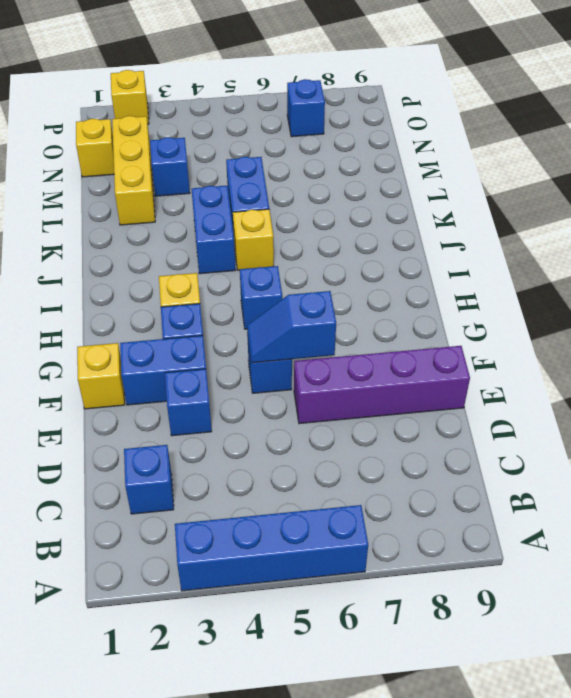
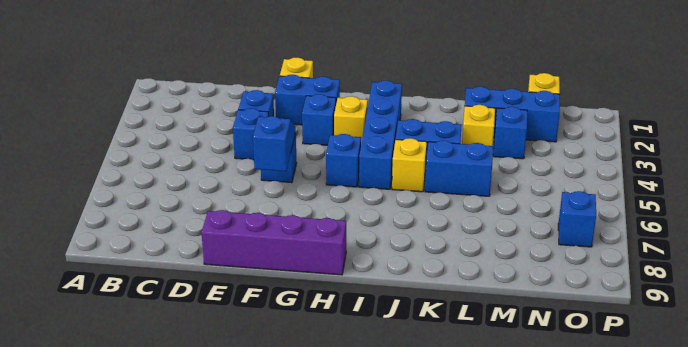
blue brick A3:A6 level 1 -> blue brick I2:I5 level 1
blue brick C2 level 1 -> blue brick E4 level 1
purple brick E6:E9 level 1 -> purple brick E9:H9 level 1
blue brick F2:F3 level 1 -> blue brick F2:G2 level 1
yellow brick L2:N2 level 1 -> blue brick L2:N2 level 1
yellow brick P2 level 1 -> yellow brick L3 level 1

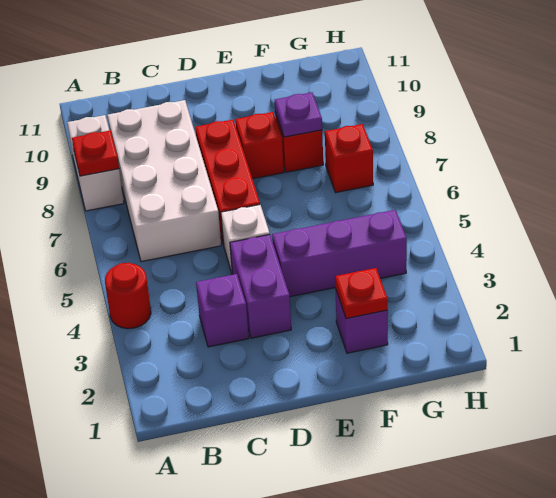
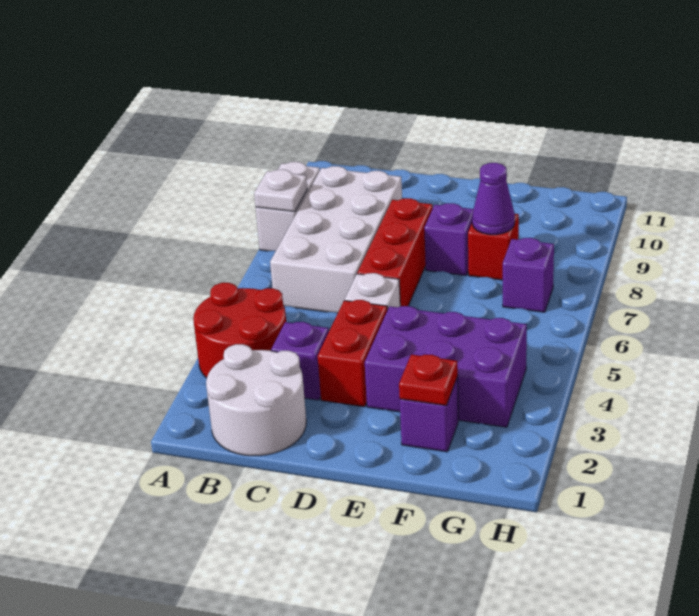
red round brick A4 level 1 -> red round brick A3:B4 level 1
red plate A8 level 2 -> white plate A8 level 2
none -> white round brick B1:C2 level 1
purple brick D3:D4 level 1 -> red brick D3:D4 level 1
purple brick E4:G4 level 1 -> purple brick E3:G4 level 1
red brick E8 level 1 -> purple brick E8 level 1
purple plate F8 level 2 -> purple cone F8 level 2
red brick G7 level 1 -> purple brick G7 level 1

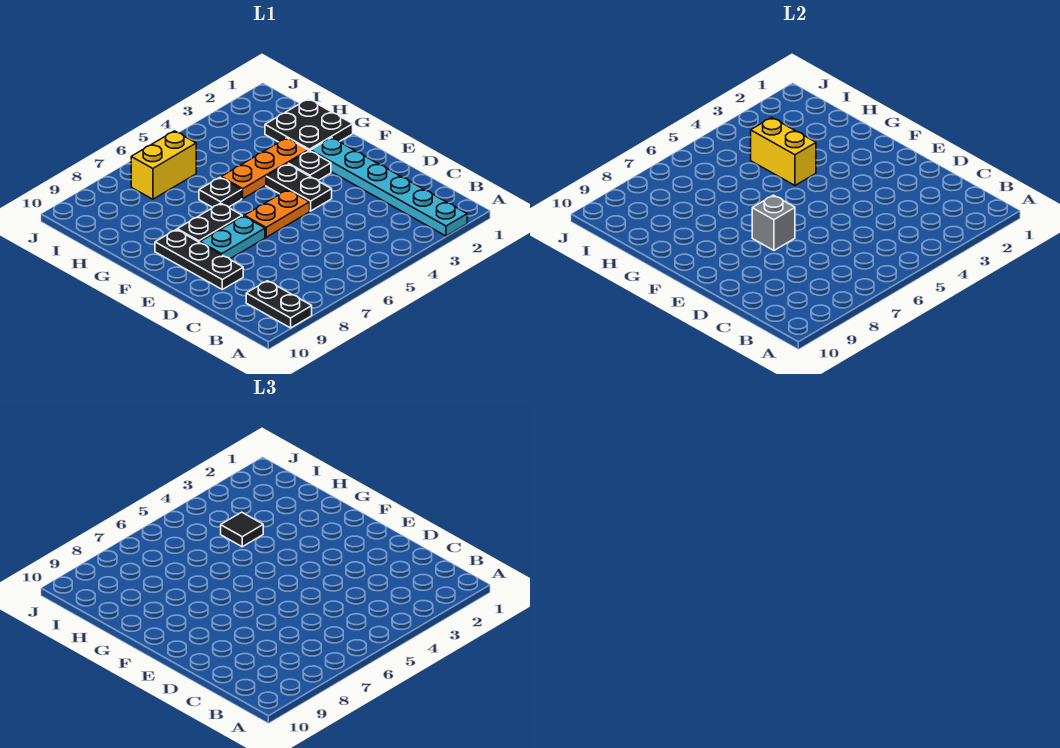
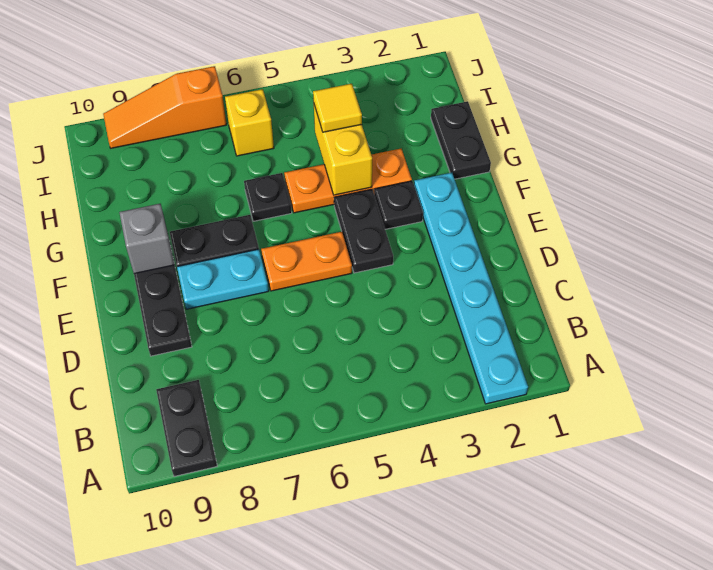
grey brick E7 level 2 -> grey brick F9 level 2
black plate G1:H2 level 1 -> black plate G1:H1 level 1
black tile H4 level 3 -> yellow tile H4 level 3
yellow brick I6:I7 level 1 -> yellow brick I6 level 1
none -> orange slope J7:J9 level 1 top 7

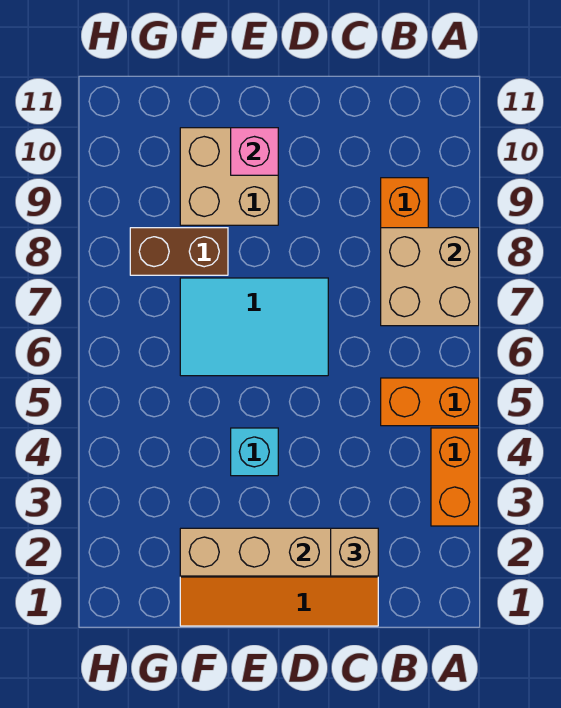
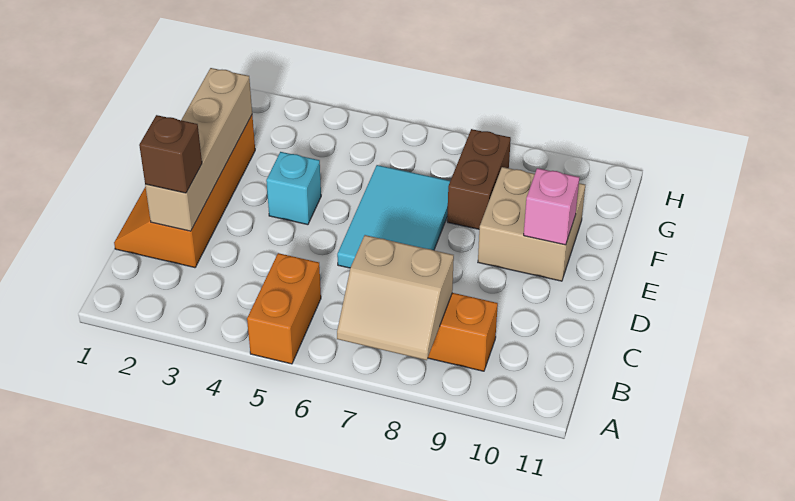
orange brick A3:A4 level 1 -> none
tan brick A7:B8 level 2 -> tan slope A7:B8 level 2 top B
tan brick C2 level 3 -> brown brick C2 level 3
——————————
Task details -
Please set down every record exactly as it appears, leaving out the pictures.

Answer to the problem -
blue brick A3:A6 level 1 -> blue brick I2:I5 level 1
blue brick C2 level 1 -> blue brick E4 level 1
purple brick E6:E9 level 1 -> purple brick E9:H9 level 1
blue brick F2:F3 level 1 -> blue brick F2:G2 level 1
yellow brick L2:N2 level 1 -> blue brick L2:N2 level 1
yellow brick P2 level 1 -> yellow brick L3 level 1

red round brick A4 level 1 -> red round brick A3:B4 level 1
red plate A8 level 2 -> white plate A8 level 2
none -> white round brick B1:C2 level 1
purple brick D3:D4 level 1 -> red brick D3:D4 level 1
purple brick E4:G4 level 1 -> purple brick E3:G4 level 1
red brick E8 level 1 -> purple brick E8 level 1
purple plate F8 level 2 -> purple cone F8 level 2
red brick G7 level 1 -> purple brick G7 level 1

grey brick E7 level 2 -> grey brick F9 level 2
black plate G1:H2 level 1 -> black plate G1:H1 level 1
black tile H4 level 3 -> yellow tile H4 level 3
yellow brick I6:I7 level 1 -> yellow brick I6 level 1
none -> orange slope J7:J9 level 1 top 7

orange brick A3:A4 level 1 -> none
tan brick A7:B8 level 2 -> tan slope A7:B8 level 2 top B
tan brick C2 level 3 -> brown brick C2 level 3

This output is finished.